→ **ASSIGNMENT**:
Read the data below. Every line holding the string "spool" must be copied.

RECORDS Block Start

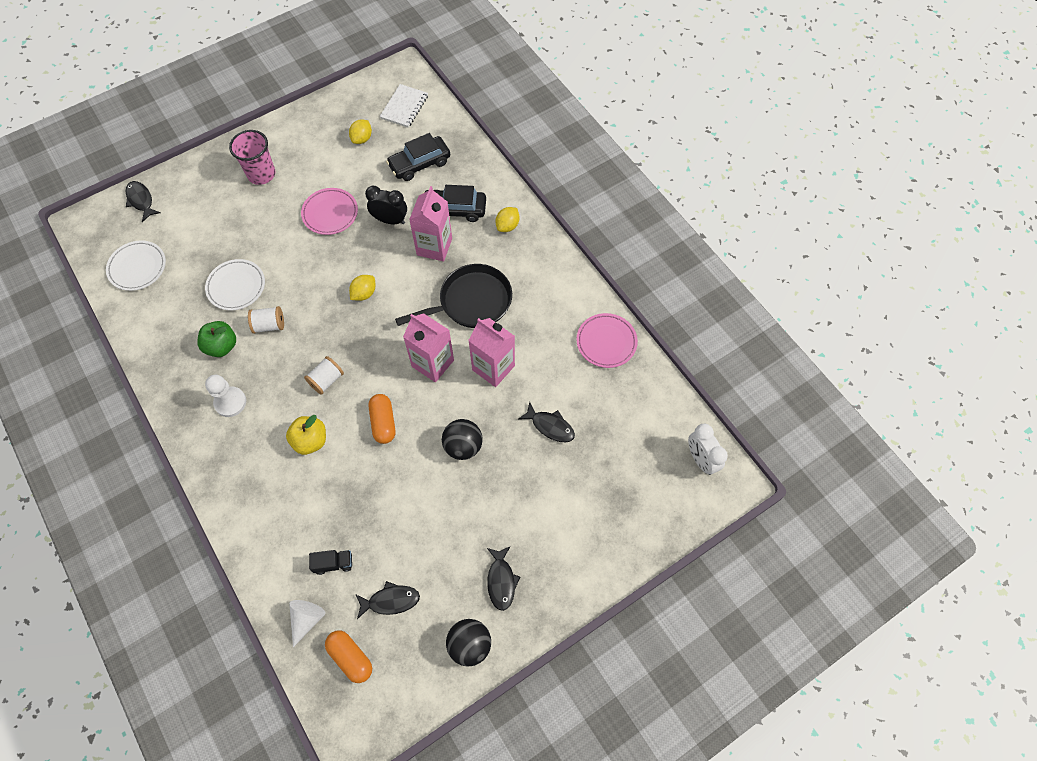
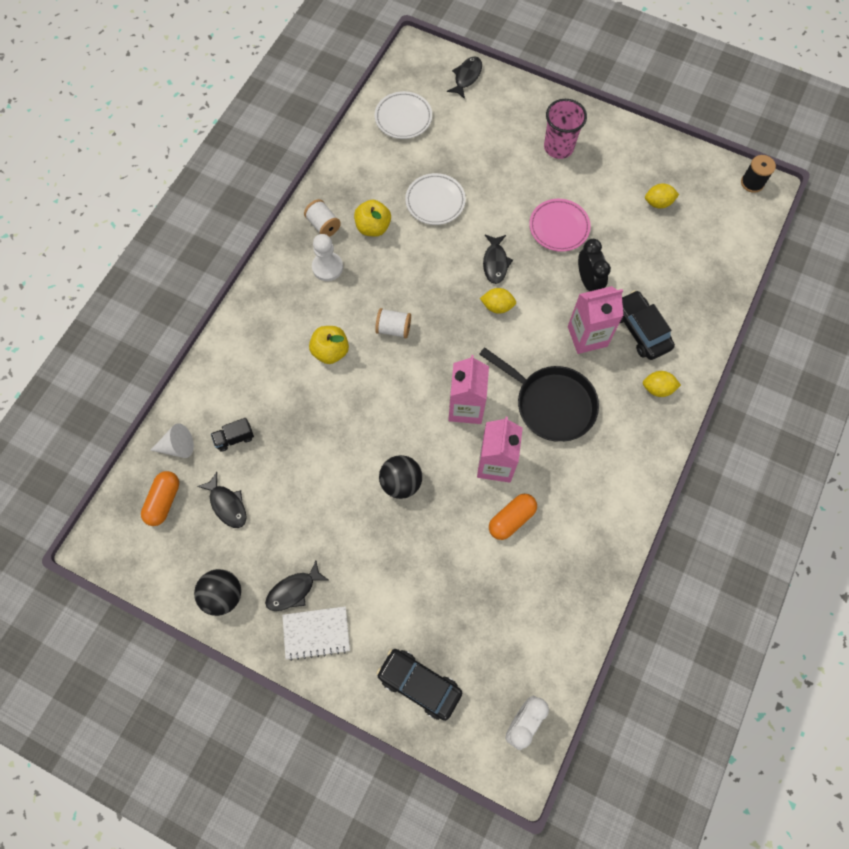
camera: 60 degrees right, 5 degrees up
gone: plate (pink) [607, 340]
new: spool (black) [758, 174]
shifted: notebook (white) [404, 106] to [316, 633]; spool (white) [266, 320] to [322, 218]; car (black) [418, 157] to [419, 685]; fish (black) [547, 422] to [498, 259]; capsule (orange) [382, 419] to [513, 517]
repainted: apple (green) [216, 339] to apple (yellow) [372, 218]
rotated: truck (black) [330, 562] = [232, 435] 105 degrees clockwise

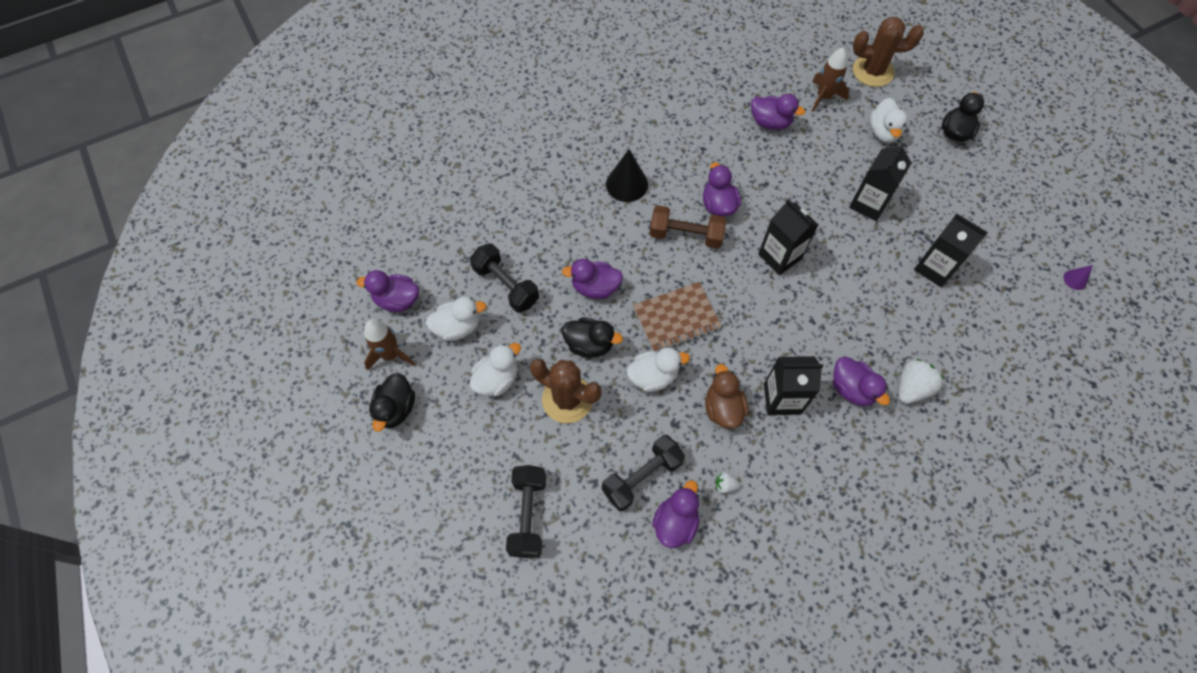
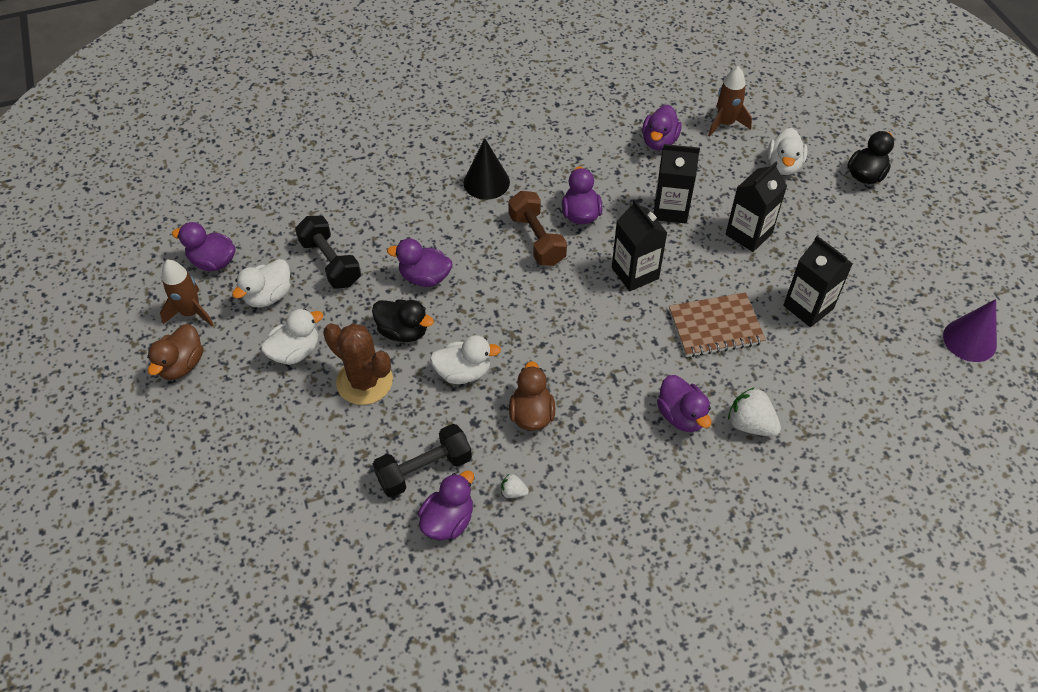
camera: 10 degrees right, 10 degrees down
gone: dumbbell (black) [526, 511]; cactus (brown) [888, 52]
shifted: carton (black) [793, 385] to [677, 184]; notebook (brown) [677, 316] to [717, 324]
repainted: duck (black) [392, 402] to duck (brown) [175, 352]
rotated: duck (white) [456, 319] = [261, 283] 135 degrees clockwise; dumbbell (brown) [687, 227] = [537, 228] 45 degrees clockwise; duck (purple) [778, 112] = [662, 127] 75 degrees clockwise; strawberry (white) [921, 381] = [754, 412] 105 degrees counterclockwise
scaled: cone (purple) [1078, 277] = [970, 330] x1.98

RECORDS Block End

→ **EXERCISE ANSWER**:
new: spool (black) [758, 174]
shifted: notebook (white) [404, 106] to [316, 633]; spool (white) [266, 320] to [322, 218]; car (black) [418, 157] to [419, 685]; fish (black) [547, 422] to [498, 259]; capsule (orange) [382, 419] to [513, 517]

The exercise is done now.